* _GOAL OF THE EXERCISE_
Give the data again exactly as it appears.

* _DATASET EXTRACT_
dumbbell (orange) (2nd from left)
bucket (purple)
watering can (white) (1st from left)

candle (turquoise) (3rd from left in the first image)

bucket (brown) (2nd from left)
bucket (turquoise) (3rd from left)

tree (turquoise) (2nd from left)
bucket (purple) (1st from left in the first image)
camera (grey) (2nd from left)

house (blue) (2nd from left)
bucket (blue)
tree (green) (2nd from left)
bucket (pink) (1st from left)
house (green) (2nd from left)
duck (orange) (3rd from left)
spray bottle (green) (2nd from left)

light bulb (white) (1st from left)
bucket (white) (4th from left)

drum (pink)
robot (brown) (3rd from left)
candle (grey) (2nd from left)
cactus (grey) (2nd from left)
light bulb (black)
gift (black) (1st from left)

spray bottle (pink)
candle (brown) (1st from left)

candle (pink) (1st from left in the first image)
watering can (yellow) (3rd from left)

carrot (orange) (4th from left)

* _SOLUTION_
dumbbell (orange) (2nd from left)
bucket (purple)
watering can (white) (1st from left)

candle (turquoise) (3rd from left in the first image)

bucket (brown) (2nd from left)
bucket (turquoise) (3rd from left)

tree (turquoise) (2nd from left)
bucket (purple) (1st from left in the first image)
camera (grey) (2nd from left)

house (blue) (2nd from left)
bucket (blue)
tree (green) (2nd from left)
bucket (pink) (1st from left)
house (green) (2nd from left)
duck (orange) (3rd from left)
spray bottle (green) (2nd from left)

light bulb (white) (1st from left)
bucket (white) (4th from left)

drum (pink)
robot (brown) (3rd from left)
candle (grey) (2nd from left)
cactus (grey) (2nd from left)
light bulb (black)
gift (black) (1st from left)

spray bottle (pink)
candle (brown) (1st from left)

candle (pink) (1st from left in the first image)
watering can (yellow) (3rd from left)

carrot (orange) (4th from left)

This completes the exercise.